The input:
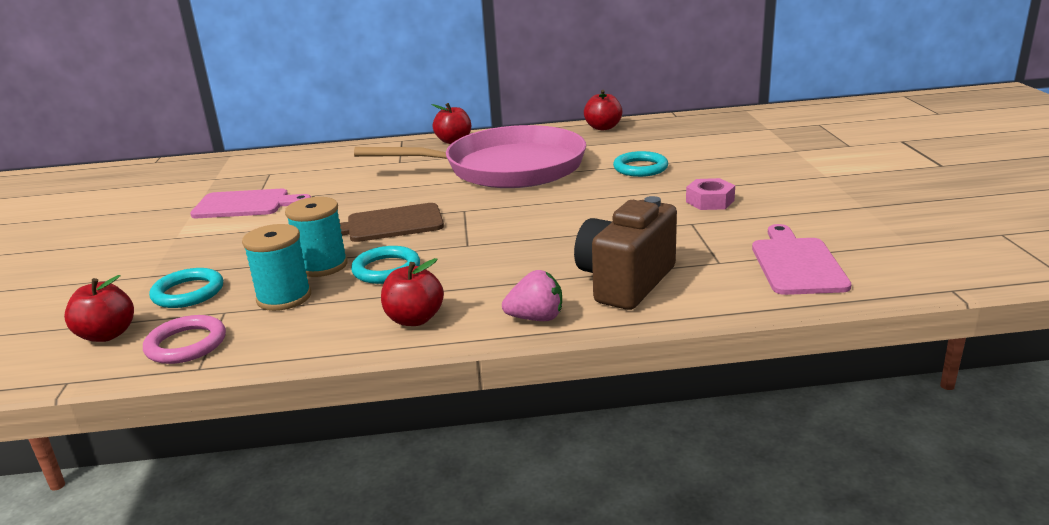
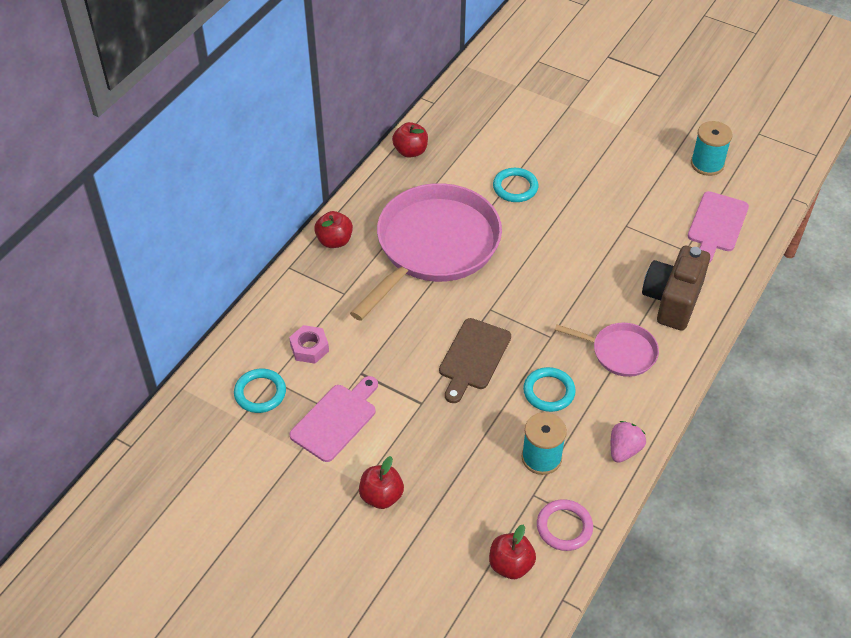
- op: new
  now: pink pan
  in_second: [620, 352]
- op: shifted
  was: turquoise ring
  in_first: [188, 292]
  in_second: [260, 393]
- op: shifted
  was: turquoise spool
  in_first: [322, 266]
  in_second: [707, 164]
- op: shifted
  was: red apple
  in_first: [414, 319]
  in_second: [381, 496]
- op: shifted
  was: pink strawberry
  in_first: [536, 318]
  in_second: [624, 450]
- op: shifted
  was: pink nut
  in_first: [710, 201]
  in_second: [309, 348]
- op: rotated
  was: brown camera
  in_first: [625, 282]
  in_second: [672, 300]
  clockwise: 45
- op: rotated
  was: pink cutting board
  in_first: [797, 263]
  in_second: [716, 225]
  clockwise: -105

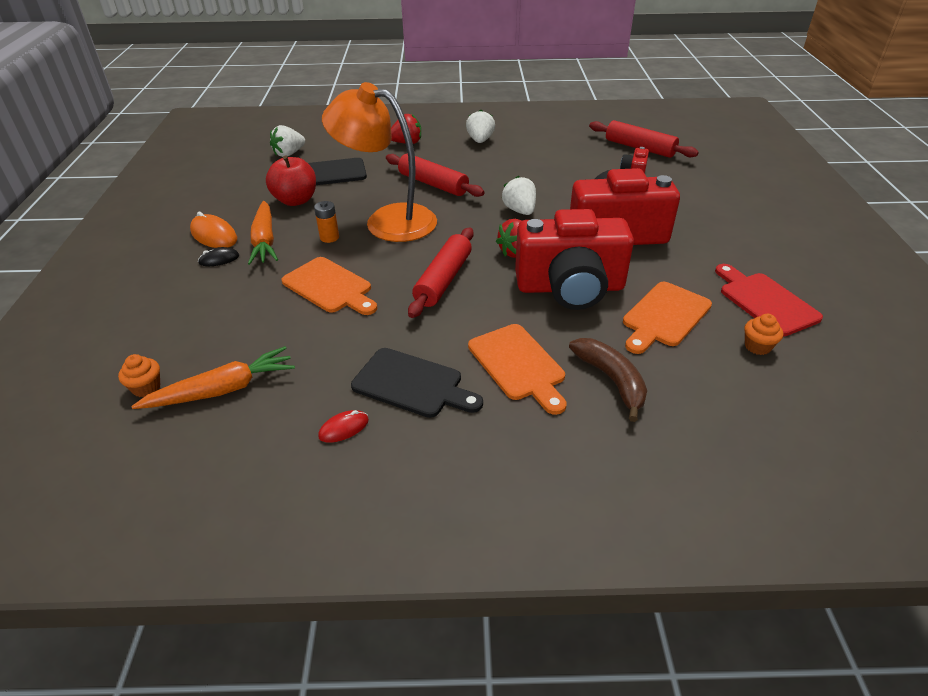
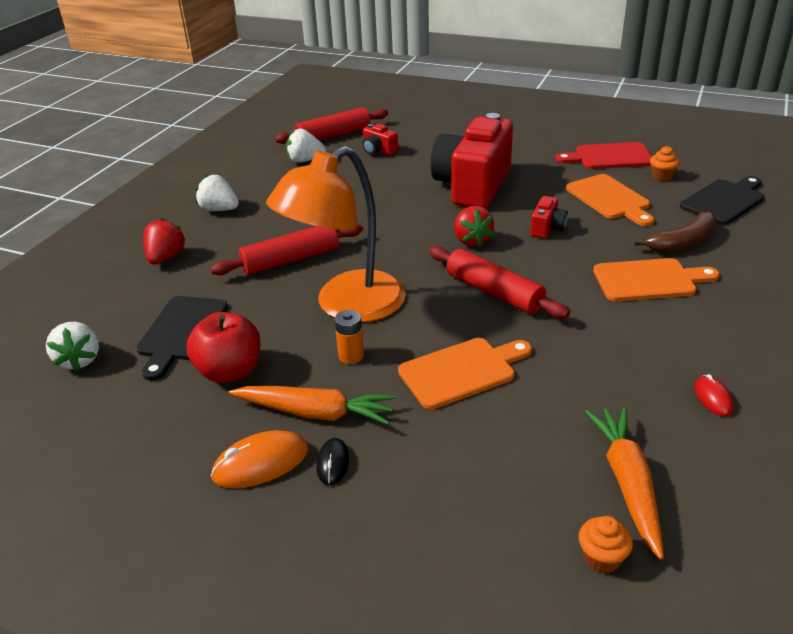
- op: shifted
  was: black cutting board
  in_first: [412, 384]
  in_second: [724, 201]
- op: shifted
  was: white strawberry
  in_first: [519, 211]
  in_second: [305, 160]
- op: rotated
  was: brown banana
  in_first: [611, 380]
  in_second: [683, 243]
  clockwise: 150
- op: scaled
  was: red camera
  in_first: [570, 288]
  in_second: [547, 228]
  ratio: 0.41

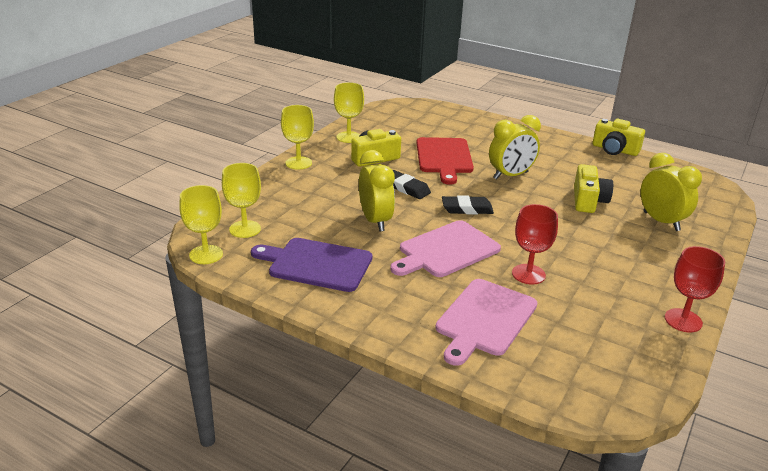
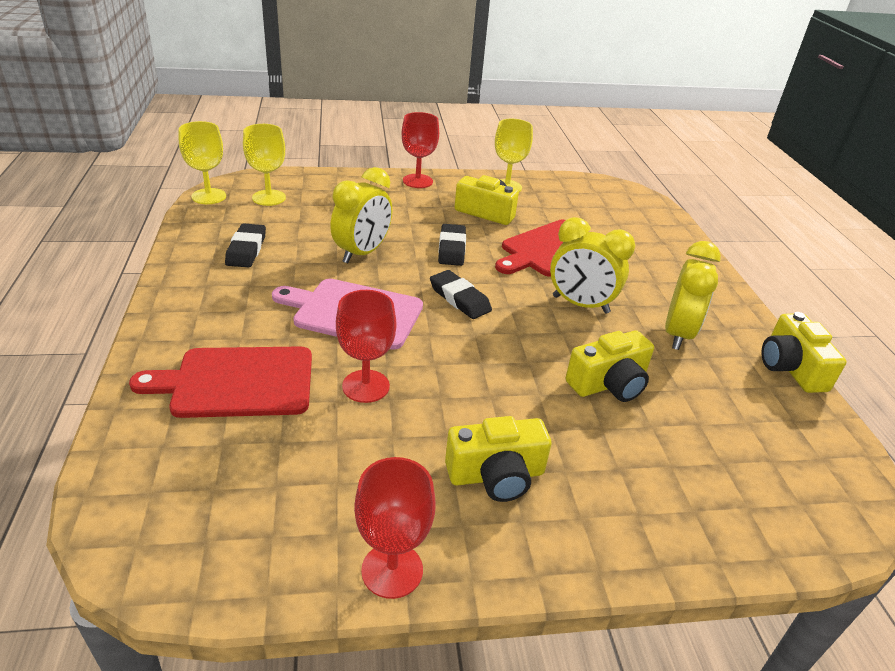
- op: new
  now: yellow camera
  in_second: [496, 475]
- op: shifted
  was: yellow clock
  in_first: [661, 221]
  in_second: [678, 334]
- op: swapped
  was: purple cutting board
  now: black eraser
  in_first: [316, 264]
  in_second: [246, 249]
- op: repainted
  was: yellow goblet
  now: red goblet
  in_first: [298, 163]
  in_second: [417, 181]
- op: repainted
  was: pink cutting board
  now: red cutting board
  in_first: [485, 319]
  in_second: [237, 382]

Assignment:
Please return all of the material above exactly, minus any pictures.

Exercise result:
- op: new
  now: pink pan
  in_second: [620, 352]
- op: shifted
  was: turquoise ring
  in_first: [188, 292]
  in_second: [260, 393]
- op: shifted
  was: turquoise spool
  in_first: [322, 266]
  in_second: [707, 164]
- op: shifted
  was: red apple
  in_first: [414, 319]
  in_second: [381, 496]
- op: shifted
  was: pink strawberry
  in_first: [536, 318]
  in_second: [624, 450]
- op: shifted
  was: pink nut
  in_first: [710, 201]
  in_second: [309, 348]
- op: rotated
  was: brown camera
  in_first: [625, 282]
  in_second: [672, 300]
  clockwise: 45
- op: rotated
  was: pink cutting board
  in_first: [797, 263]
  in_second: [716, 225]
  clockwise: -105

- op: shifted
  was: black cutting board
  in_first: [412, 384]
  in_second: [724, 201]
- op: shifted
  was: white strawberry
  in_first: [519, 211]
  in_second: [305, 160]
- op: rotated
  was: brown banana
  in_first: [611, 380]
  in_second: [683, 243]
  clockwise: 150
- op: scaled
  was: red camera
  in_first: [570, 288]
  in_second: [547, 228]
  ratio: 0.41

- op: new
  now: yellow camera
  in_second: [496, 475]
- op: shifted
  was: yellow clock
  in_first: [661, 221]
  in_second: [678, 334]
- op: swapped
  was: purple cutting board
  now: black eraser
  in_first: [316, 264]
  in_second: [246, 249]
- op: repainted
  was: yellow goblet
  now: red goblet
  in_first: [298, 163]
  in_second: [417, 181]
- op: repainted
  was: pink cutting board
  now: red cutting board
  in_first: [485, 319]
  in_second: [237, 382]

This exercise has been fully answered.